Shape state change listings

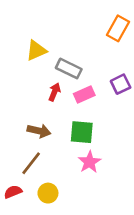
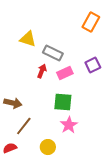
yellow triangle: (36, 50) -> (28, 39), turned 42
brown arrow: (39, 131) -> (13, 103), moved
yellow circle: (48, 193) -> (48, 147), moved

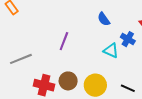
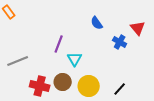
cyan triangle: (111, 51) -> (75, 59), moved, turned 35
black line: (128, 88) -> (120, 89), turned -72

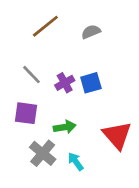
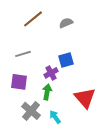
gray line: (32, 75) -> (23, 54), turned -63
purple cross: (65, 83) -> (51, 73), moved
green arrow: (65, 127) -> (47, 92), turned -70

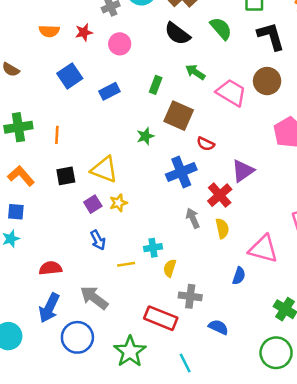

* Task *
What comes back should match the records exactly, minus any pictures.

* Response to the task *
yellow triangle: (36, 50) -> (28, 39), turned 42
brown arrow: (39, 131) -> (13, 103), moved
yellow circle: (48, 193) -> (48, 147), moved

cyan triangle: (111, 51) -> (75, 59), moved, turned 35
black line: (128, 88) -> (120, 89), turned -72

gray line: (32, 75) -> (23, 54), turned -63
purple cross: (65, 83) -> (51, 73), moved
green arrow: (65, 127) -> (47, 92), turned -70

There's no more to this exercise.